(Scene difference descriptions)

Start of Block

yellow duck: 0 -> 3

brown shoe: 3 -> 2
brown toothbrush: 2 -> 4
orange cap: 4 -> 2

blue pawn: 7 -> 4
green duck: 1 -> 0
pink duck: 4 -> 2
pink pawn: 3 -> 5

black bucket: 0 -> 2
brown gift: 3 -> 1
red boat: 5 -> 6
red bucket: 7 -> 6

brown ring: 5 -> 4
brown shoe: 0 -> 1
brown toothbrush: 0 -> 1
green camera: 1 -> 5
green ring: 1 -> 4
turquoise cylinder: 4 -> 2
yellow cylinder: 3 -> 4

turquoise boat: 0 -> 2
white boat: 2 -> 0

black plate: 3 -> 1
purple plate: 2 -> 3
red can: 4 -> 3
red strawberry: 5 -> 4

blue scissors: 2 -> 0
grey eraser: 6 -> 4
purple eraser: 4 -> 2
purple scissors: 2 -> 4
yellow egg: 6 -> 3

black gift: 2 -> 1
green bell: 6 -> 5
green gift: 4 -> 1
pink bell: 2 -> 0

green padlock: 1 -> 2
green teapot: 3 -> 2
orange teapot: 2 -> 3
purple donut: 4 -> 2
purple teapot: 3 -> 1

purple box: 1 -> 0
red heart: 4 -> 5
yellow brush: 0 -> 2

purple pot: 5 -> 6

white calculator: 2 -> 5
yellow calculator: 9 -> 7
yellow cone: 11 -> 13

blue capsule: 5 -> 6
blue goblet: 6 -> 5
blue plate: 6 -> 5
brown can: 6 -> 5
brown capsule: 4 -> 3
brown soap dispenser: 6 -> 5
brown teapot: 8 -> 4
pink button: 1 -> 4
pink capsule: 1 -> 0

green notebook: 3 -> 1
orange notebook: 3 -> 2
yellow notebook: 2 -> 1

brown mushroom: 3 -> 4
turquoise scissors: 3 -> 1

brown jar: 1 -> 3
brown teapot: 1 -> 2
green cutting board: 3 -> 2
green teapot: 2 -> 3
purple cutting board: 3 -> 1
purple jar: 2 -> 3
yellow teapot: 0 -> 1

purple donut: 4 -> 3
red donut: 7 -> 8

End of Block

_WHAT YOU NEED TO DO_
Every record needs to be written out again, exactly as it was given.

_RESPONSE TO THIS TASK_
yellow duck: 0 -> 3

brown shoe: 3 -> 2
brown toothbrush: 2 -> 4
orange cap: 4 -> 2

blue pawn: 7 -> 4
green duck: 1 -> 0
pink duck: 4 -> 2
pink pawn: 3 -> 5

black bucket: 0 -> 2
brown gift: 3 -> 1
red boat: 5 -> 6
red bucket: 7 -> 6

brown ring: 5 -> 4
brown shoe: 0 -> 1
brown toothbrush: 0 -> 1
green camera: 1 -> 5
green ring: 1 -> 4
turquoise cylinder: 4 -> 2
yellow cylinder: 3 -> 4

turquoise boat: 0 -> 2
white boat: 2 -> 0

black plate: 3 -> 1
purple plate: 2 -> 3
red can: 4 -> 3
red strawberry: 5 -> 4

blue scissors: 2 -> 0
grey eraser: 6 -> 4
purple eraser: 4 -> 2
purple scissors: 2 -> 4
yellow egg: 6 -> 3

black gift: 2 -> 1
green bell: 6 -> 5
green gift: 4 -> 1
pink bell: 2 -> 0

green padlock: 1 -> 2
green teapot: 3 -> 2
orange teapot: 2 -> 3
purple donut: 4 -> 2
purple teapot: 3 -> 1

purple box: 1 -> 0
red heart: 4 -> 5
yellow brush: 0 -> 2

purple pot: 5 -> 6

white calculator: 2 -> 5
yellow calculator: 9 -> 7
yellow cone: 11 -> 13

blue capsule: 5 -> 6
blue goblet: 6 -> 5
blue plate: 6 -> 5
brown can: 6 -> 5
brown capsule: 4 -> 3
brown soap dispenser: 6 -> 5
brown teapot: 8 -> 4
pink button: 1 -> 4
pink capsule: 1 -> 0

green notebook: 3 -> 1
orange notebook: 3 -> 2
yellow notebook: 2 -> 1

brown mushroom: 3 -> 4
turquoise scissors: 3 -> 1

brown jar: 1 -> 3
brown teapot: 1 -> 2
green cutting board: 3 -> 2
green teapot: 2 -> 3
purple cutting board: 3 -> 1
purple jar: 2 -> 3
yellow teapot: 0 -> 1

purple donut: 4 -> 3
red donut: 7 -> 8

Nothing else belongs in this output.